→ Problem requirements
Update the lines below so that "telephone" becomes "lamp", and leave everything else untouched.

→ Stored dataset items
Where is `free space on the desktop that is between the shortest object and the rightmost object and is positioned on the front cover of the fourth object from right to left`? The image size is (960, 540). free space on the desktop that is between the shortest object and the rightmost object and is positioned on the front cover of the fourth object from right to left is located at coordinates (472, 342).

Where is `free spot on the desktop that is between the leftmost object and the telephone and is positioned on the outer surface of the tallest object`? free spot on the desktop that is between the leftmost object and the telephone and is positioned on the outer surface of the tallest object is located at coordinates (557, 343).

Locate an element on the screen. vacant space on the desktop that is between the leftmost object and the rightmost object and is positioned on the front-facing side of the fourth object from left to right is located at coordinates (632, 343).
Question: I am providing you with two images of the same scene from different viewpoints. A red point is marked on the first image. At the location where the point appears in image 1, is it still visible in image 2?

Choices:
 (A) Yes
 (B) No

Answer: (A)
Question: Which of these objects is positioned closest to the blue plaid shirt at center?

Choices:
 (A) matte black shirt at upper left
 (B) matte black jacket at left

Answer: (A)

→ Exercise response
Where is `free space on the desktop that is between the shortest object and the rightmost object and is positioned on the front cover of the fourth object from right to left`? The image size is (960, 540). free space on the desktop that is between the shortest object and the rightmost object and is positioned on the front cover of the fourth object from right to left is located at coordinates (472, 342).

Where is `free spot on the desktop that is between the leftmost object and the lamp and is positioned on the outer surface of the tallest object`? free spot on the desktop that is between the leftmost object and the lamp and is positioned on the outer surface of the tallest object is located at coordinates (557, 343).

Locate an element on the screen. vacant space on the desktop that is between the leftmost object and the rightmost object and is positioned on the front-facing side of the fourth object from left to right is located at coordinates (632, 343).
Question: I am providing you with two images of the same scene from different viewpoints. A red point is marked on the first image. At the location where the point appears in image 1, is it still visible in image 2?

Choices:
 (A) Yes
 (B) No

Answer: (A)
Question: Which of these objects is positioned closest to the blue plaid shirt at center?

Choices:
 (A) matte black shirt at upper left
 (B) matte black jacket at left

Answer: (A)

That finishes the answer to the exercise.